- Your instructions: Your reply should consist only of the lines from the one holding "none -> orange 1x1 cone [330,244,373,315]" to the last line of the data below, written out exactly and without pictures.

Materials provided section start

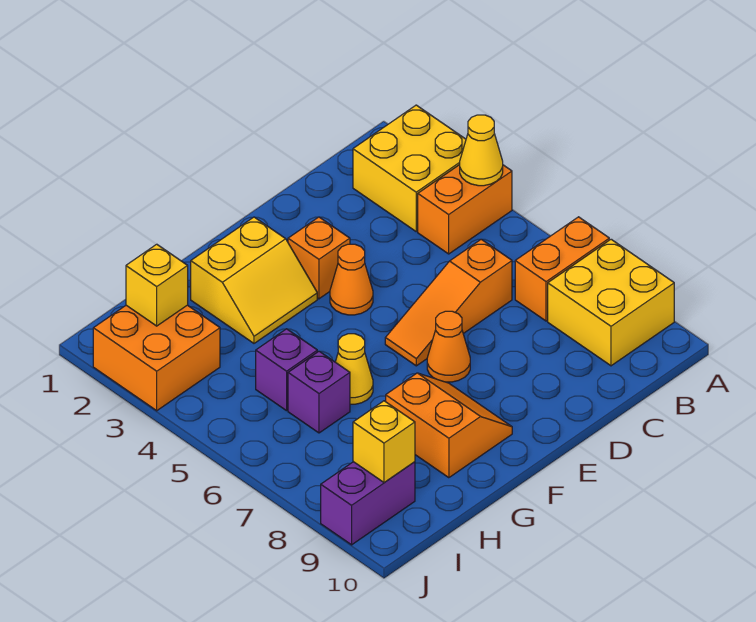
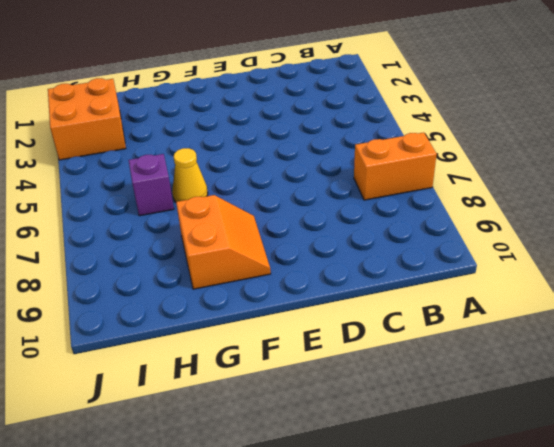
none -> yellow 2x2 brick [353,105,466,231]
none -> orange 1x2 brick [418,165,512,254]
none -> yellow 2x2 brick [548,239,674,366]

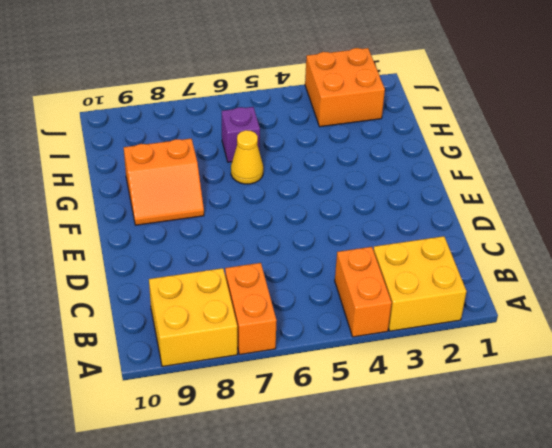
none -> orange 1x3 slope [385,239,512,366]
none -> orange 1x1 brick [288,217,350,299]
none -> orange 1x1 cone [330,244,373,315]

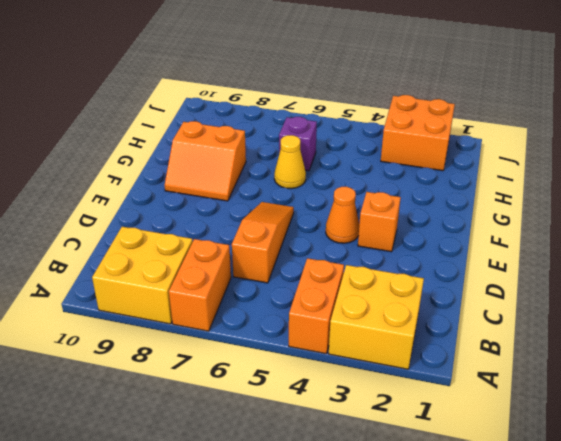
none -> orange 1x1 cone [427,311,470,382]
none -> yellow 2x2 slope [191,217,317,343]
none -> purple 1x1 brick [256,329,317,411]

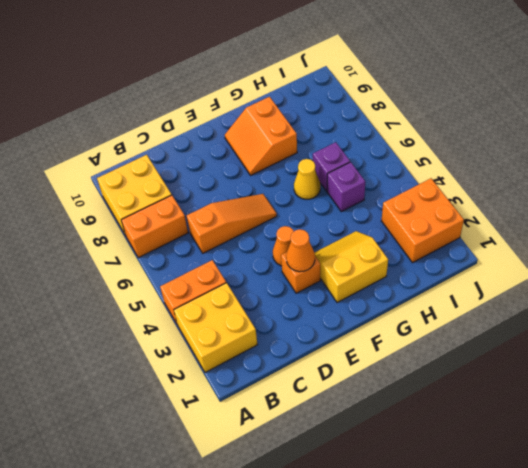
orange 1x1 cone [286,229,315,272] -> orange 1x1 cone moved to [427,311,470,382]
none -> purple 1x2 brick [321,462,415,545]
none -> yellow 1x1 cone [460,115,503,186]
none -> yellow 1x1 brick [126,244,188,326]

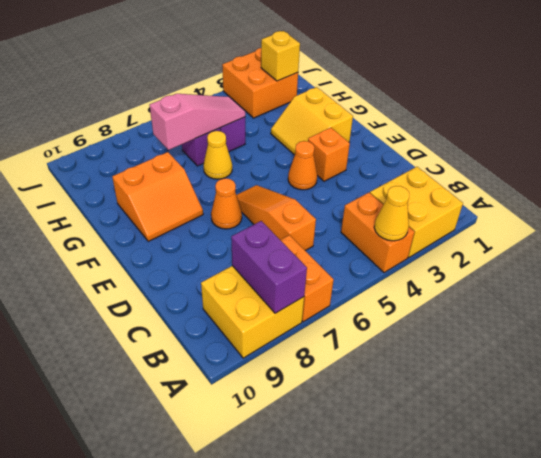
purple 1x2 brick [231,221,307,313] -> purple 1x2 brick moved to [321,462,415,545]
pink 1x3 slope [150,94,245,150] -> none
none -> yellow 1x1 brick [353,401,415,482]

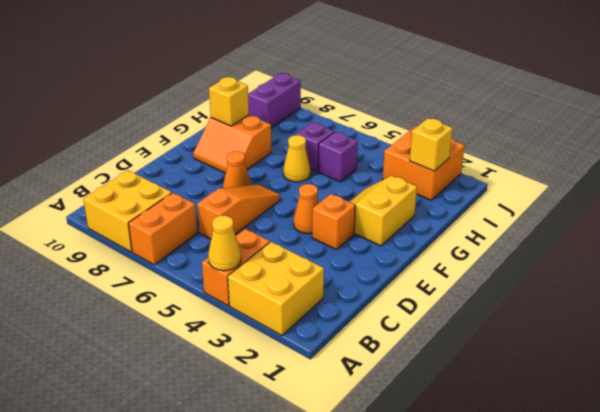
yellow 1x1 brick [209,77,249,126] -> yellow 1x1 brick moved to [353,401,415,482]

Materials provided section end

- Exercise response:
none -> orange 1x1 cone [330,244,373,315]

none -> orange 1x1 cone [427,311,470,382]
none -> yellow 2x2 slope [191,217,317,343]
none -> purple 1x1 brick [256,329,317,411]

orange 1x1 cone [286,229,315,272] -> orange 1x1 cone moved to [427,311,470,382]
none -> purple 1x2 brick [321,462,415,545]
none -> yellow 1x1 cone [460,115,503,186]
none -> yellow 1x1 brick [126,244,188,326]

purple 1x2 brick [231,221,307,313] -> purple 1x2 brick moved to [321,462,415,545]
pink 1x3 slope [150,94,245,150] -> none
none -> yellow 1x1 brick [353,401,415,482]

yellow 1x1 brick [209,77,249,126] -> yellow 1x1 brick moved to [353,401,415,482]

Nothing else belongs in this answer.